Problem requirements:
Search the material for "none" and show all lines that contain it.

Information shown:
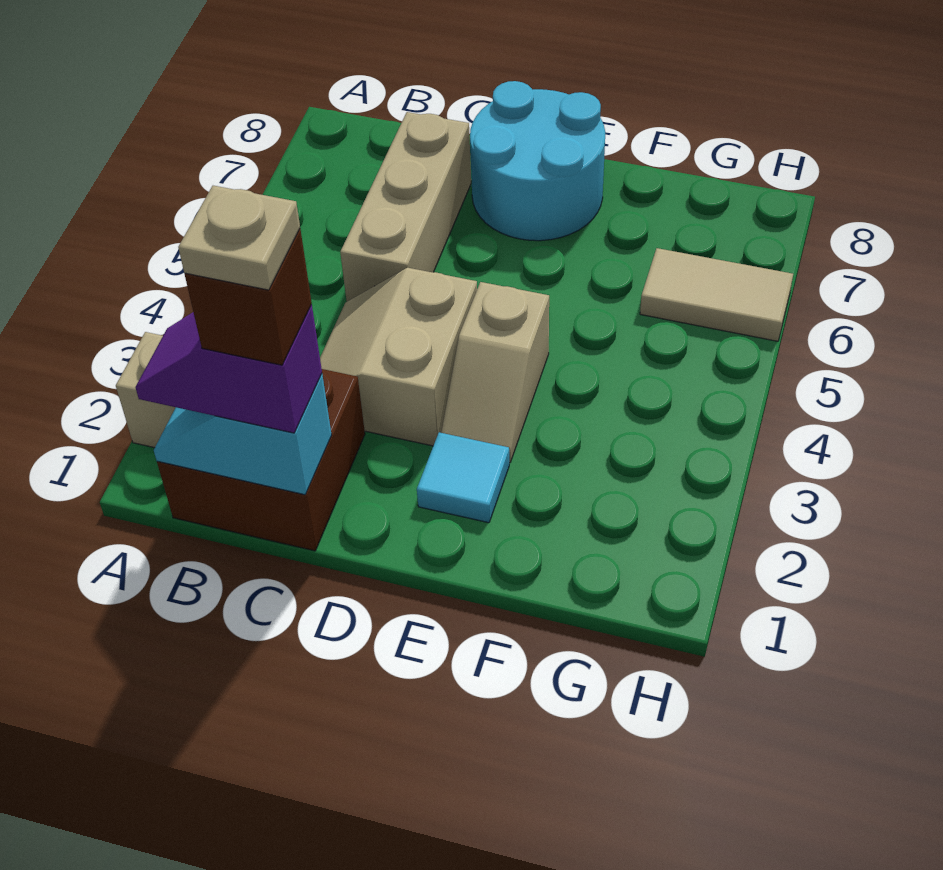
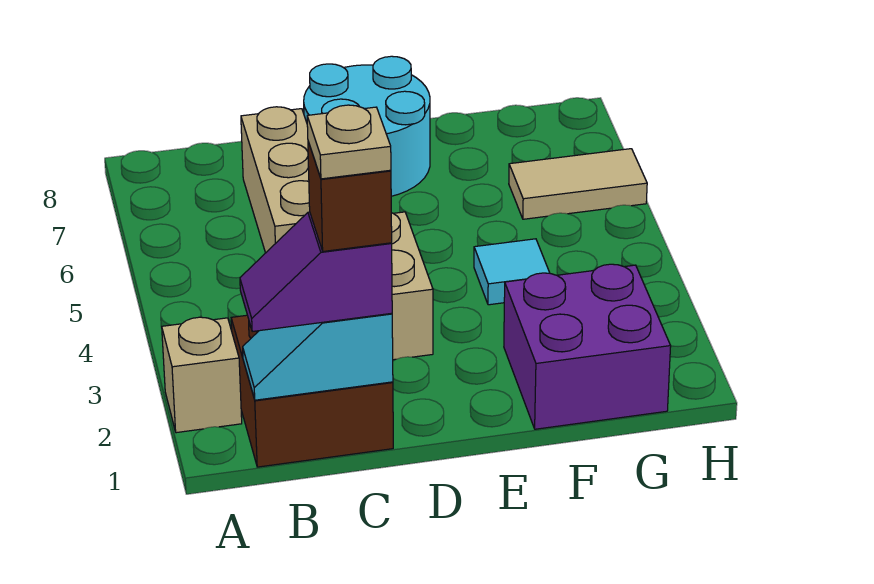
cyan tile E2 level 1 -> cyan tile F4 level 1
tan slope E3:E4 level 1 top 4 -> none
none -> purple brick F1:G2 level 1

Output of the exercise:
tan slope E3:E4 level 1 top 4 -> none
none -> purple brick F1:G2 level 1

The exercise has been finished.